=== The problem ===
Copy out each line of the material exactly. Pictures do not belong in the copy.

=== Input for this task ===

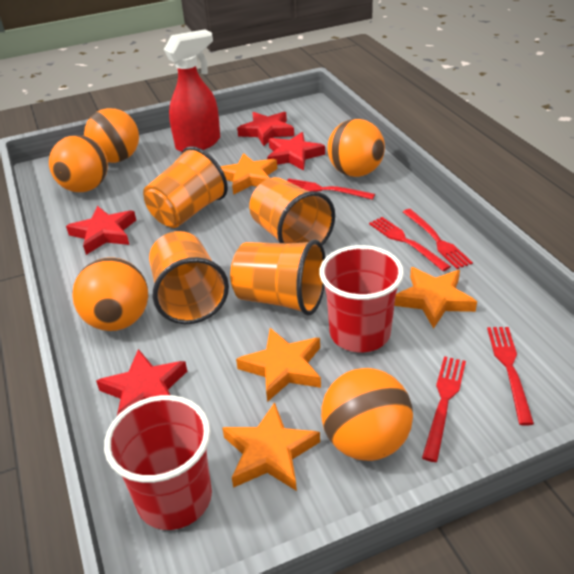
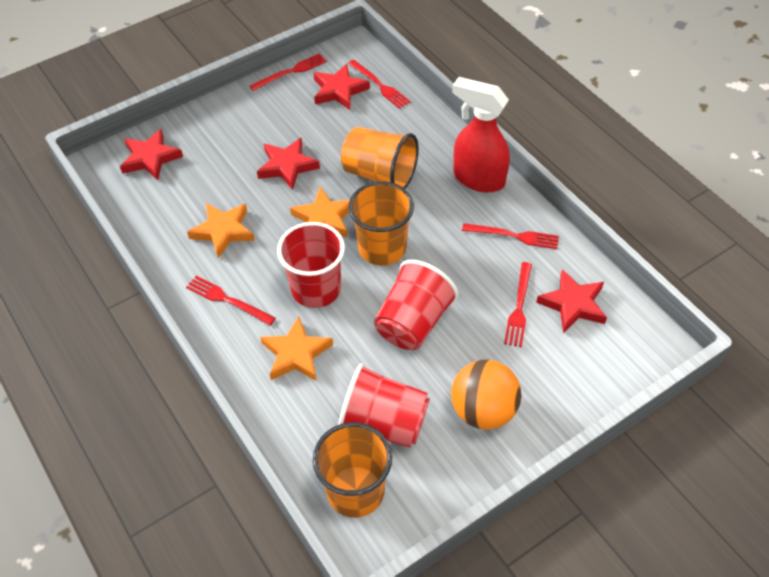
orange ball: 5 -> 1
orange cup: 4 -> 3
orange star: 4 -> 3
red cup: 2 -> 3

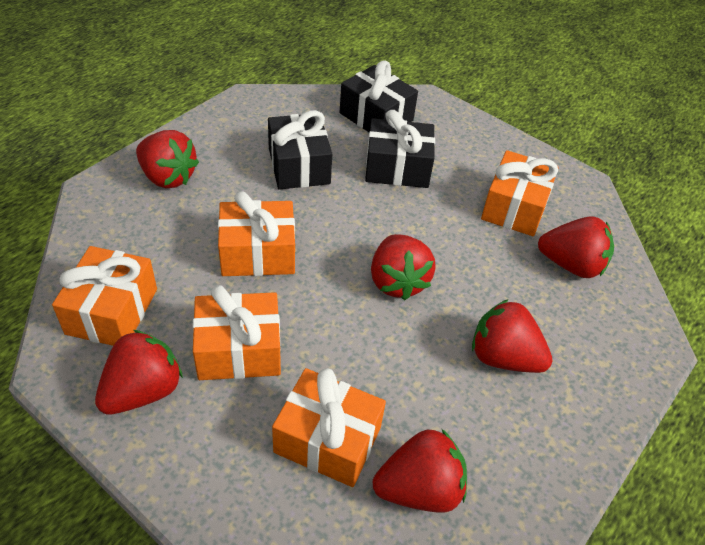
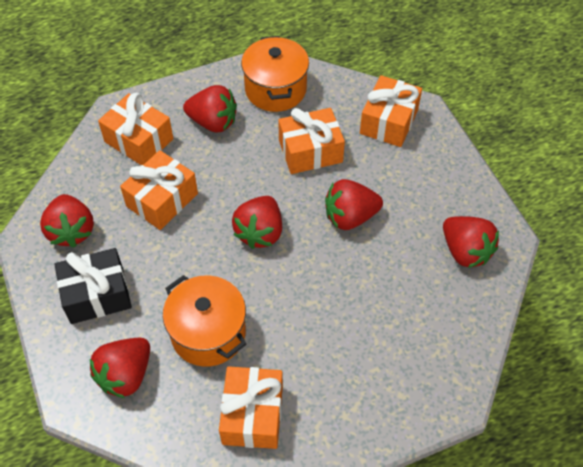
black gift: 3 -> 1
orange pot: 0 -> 2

=== Exercise answer ===
orange ball: 5 -> 1
orange cup: 4 -> 3
orange star: 4 -> 3
red cup: 2 -> 3

black gift: 3 -> 1
orange pot: 0 -> 2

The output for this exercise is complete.